--- Task objective ---
Your reply must hold the lines from the one containing "J5 pin 1: GND -> AOUT" to the end of the entries, copied exactly, with pictures excluded.

--- Records provided ---
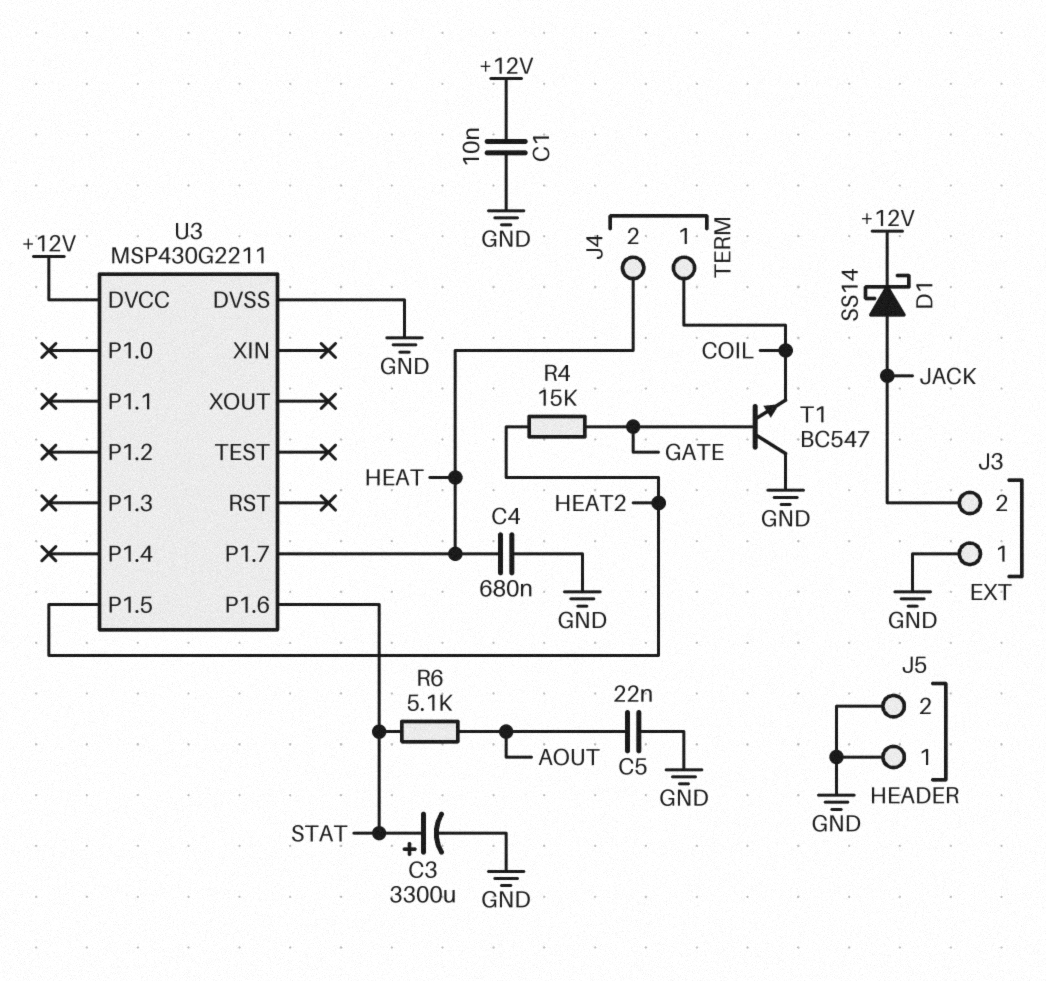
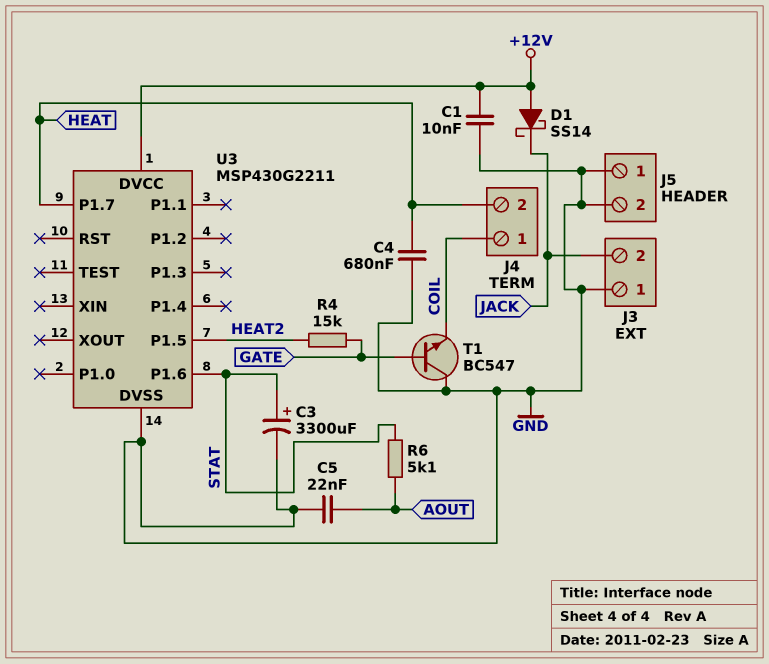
D1: schottky SS14 (A JACK, K +12V) -> schottky SS14 (A +12V, K JACK)

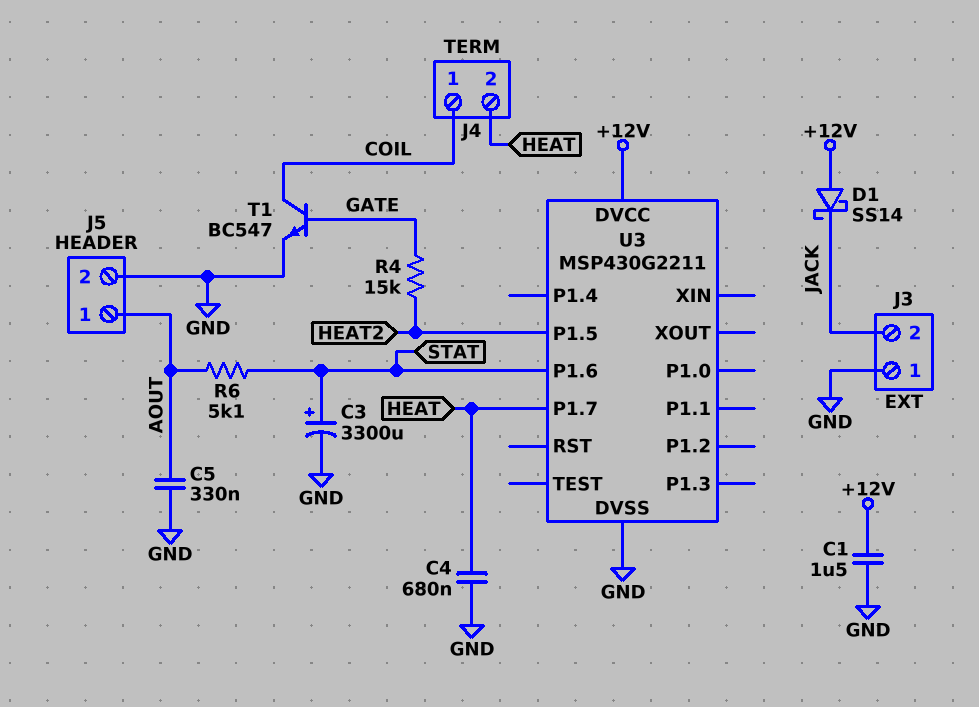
C1: 10nF (+12V, GND) -> 1.5uF (+12V, GND)
C5: 22nF (AOUT, GND) -> 330nF (AOUT, GND)
J5 pin 1: GND -> AOUT
T1: NPN BC547 (B GATE, C GND, E COIL) -> NPN BC547 (B GATE, C COIL, E GND)

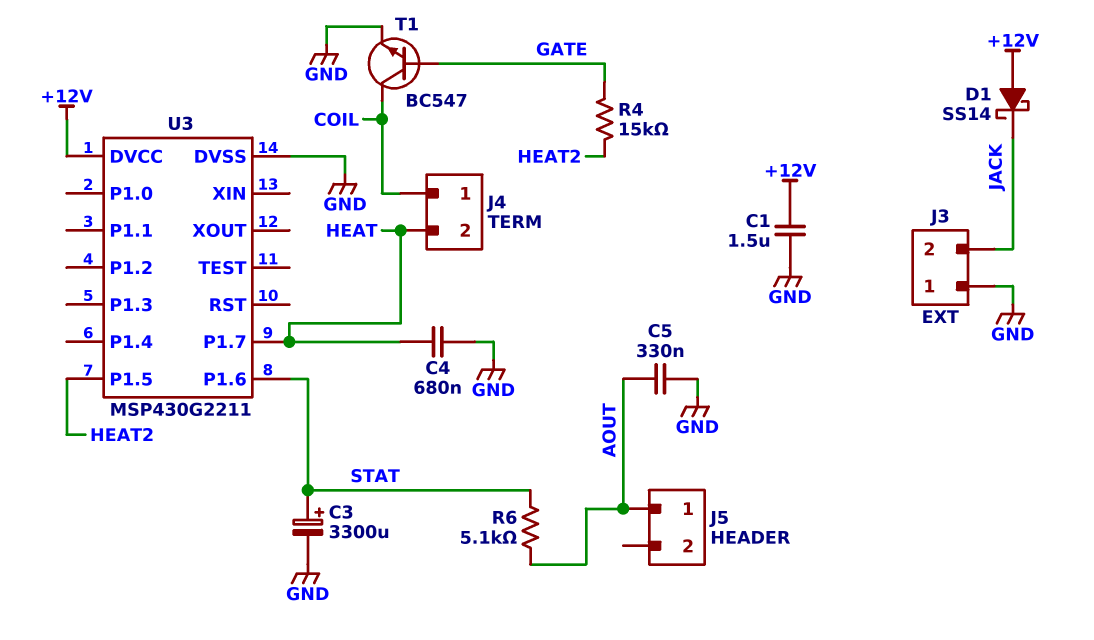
J5 pin 2: GND -> none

--- Exercise result ---
J5 pin 1: GND -> AOUT
T1: NPN BC547 (B GATE, C GND, E COIL) -> NPN BC547 (B GATE, C COIL, E GND)

J5 pin 2: GND -> none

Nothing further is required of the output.